Records excerpted from a collection
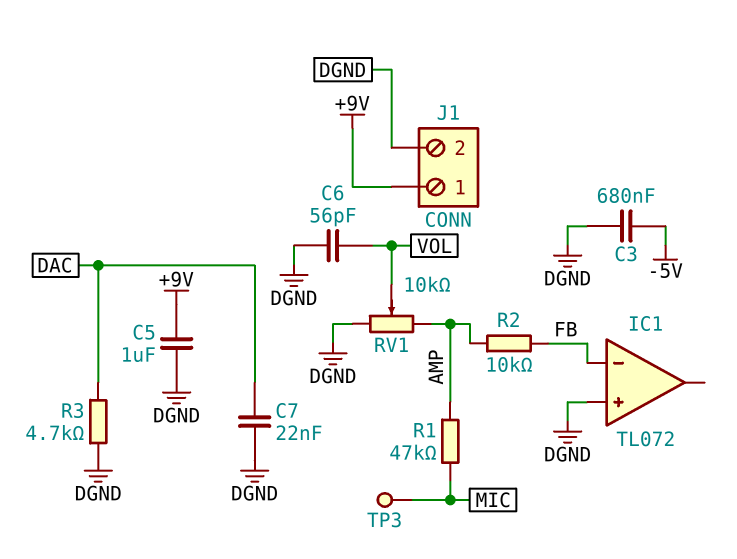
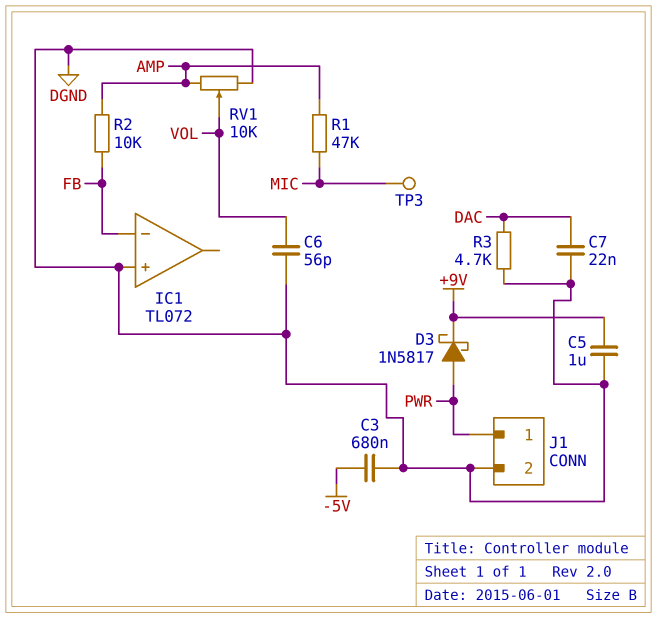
D3: none -> schottky 1N5817 (A PWR, K +9V)
J1 pin 1: +9V -> PWR

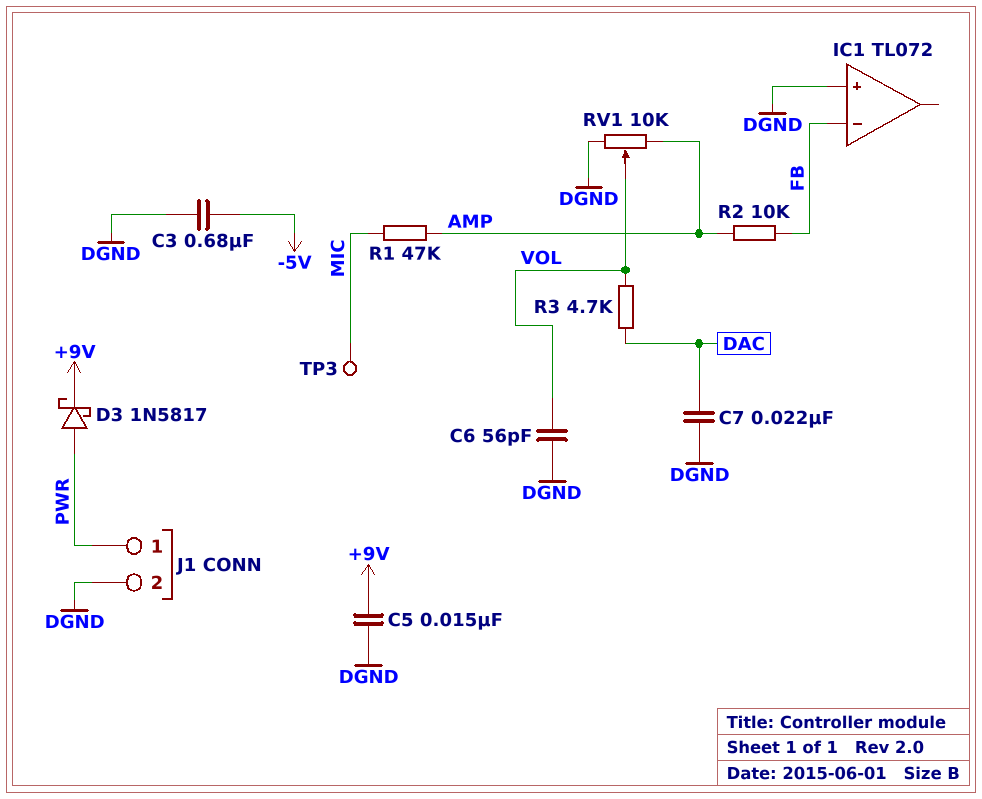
C5: 1uF (+9V, DGND) -> 15nF (+9V, DGND)
R3: 4.7k (DAC, DGND) -> 4.7k (DAC, VOL)

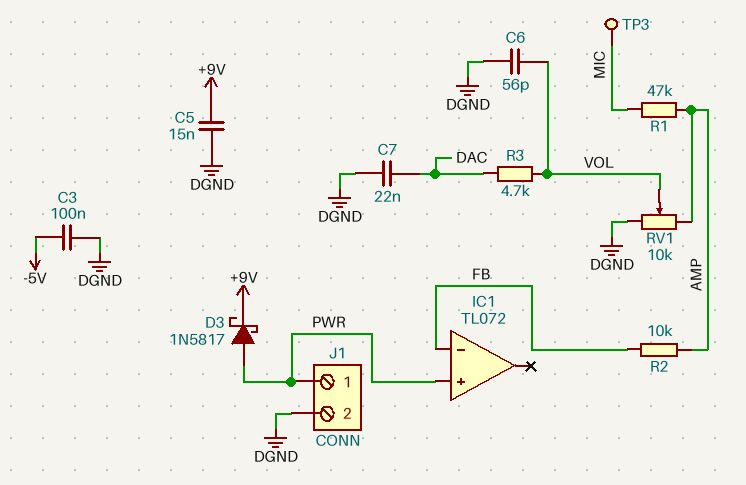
C3: 680nF (-5V, DGND) -> 100nF (-5V, DGND)
IC1 pin in+: DGND -> PWR

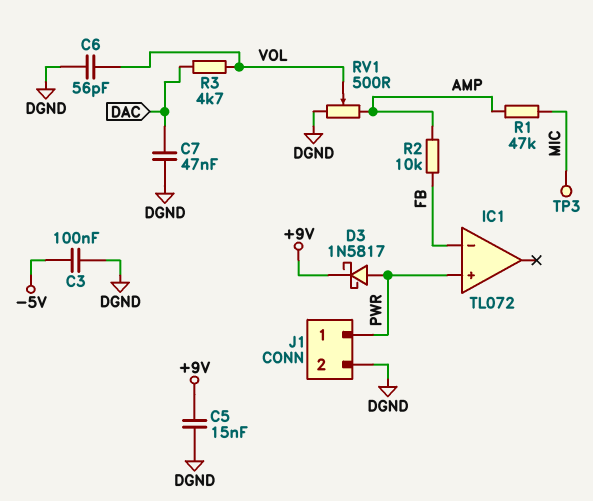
C7: 22nF (DAC, DGND) -> 47nF (DAC, DGND)
RV1: 10k (AMP, DGND, wiper VOL) -> 500 (AMP, DGND, wiper VOL)

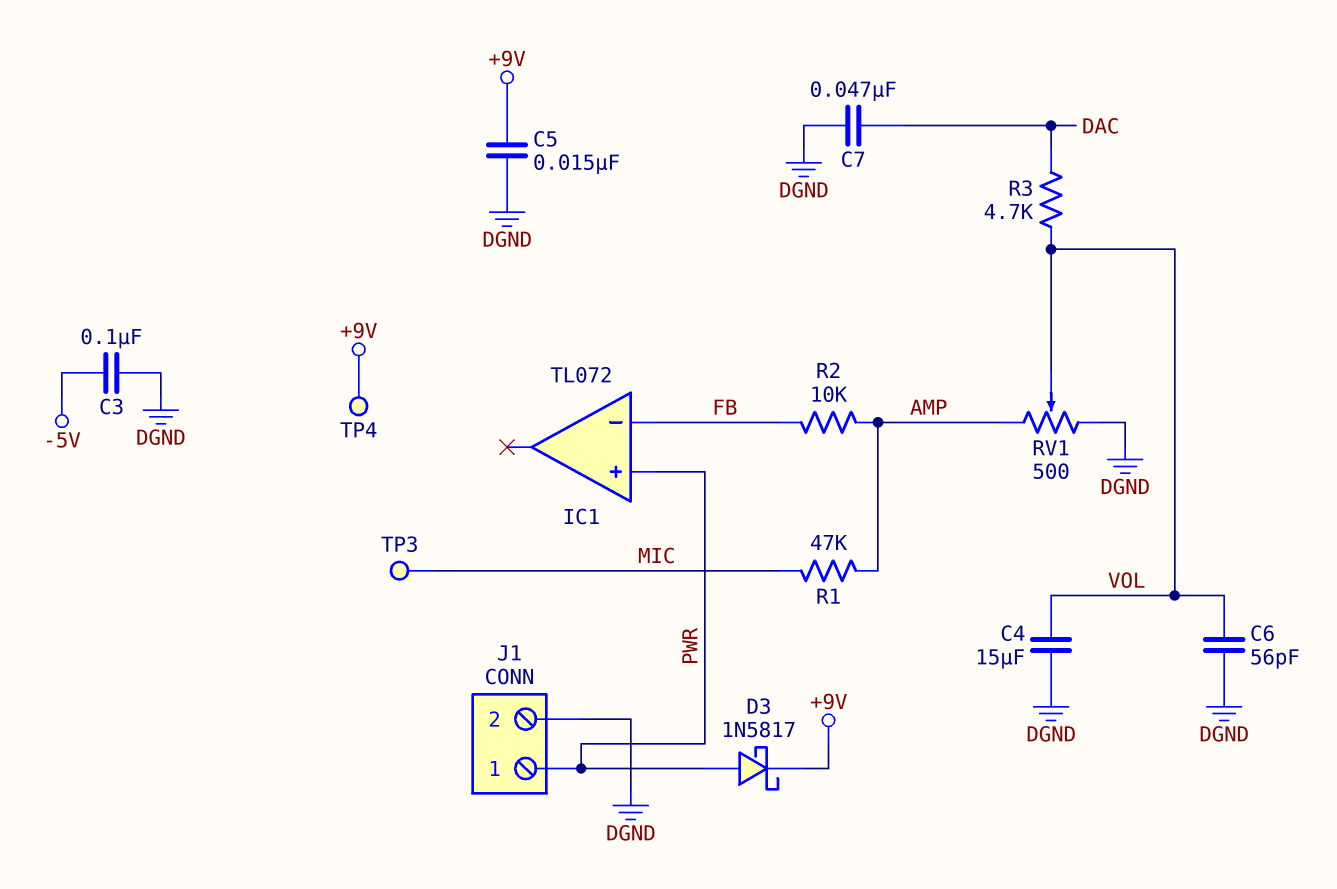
C4: none -> 15uF (DGND, VOL)
TP4: none -> test point (+9V)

About this exercise
Omitting all pictures, restate word for word the lines from the one containing "RV1: 10k (AMP, DGND, wiper" through the last line of the data.

Answer
RV1: 10k (AMP, DGND, wiper VOL) -> 500 (AMP, DGND, wiper VOL)

C4: none -> 15uF (DGND, VOL)
TP4: none -> test point (+9V)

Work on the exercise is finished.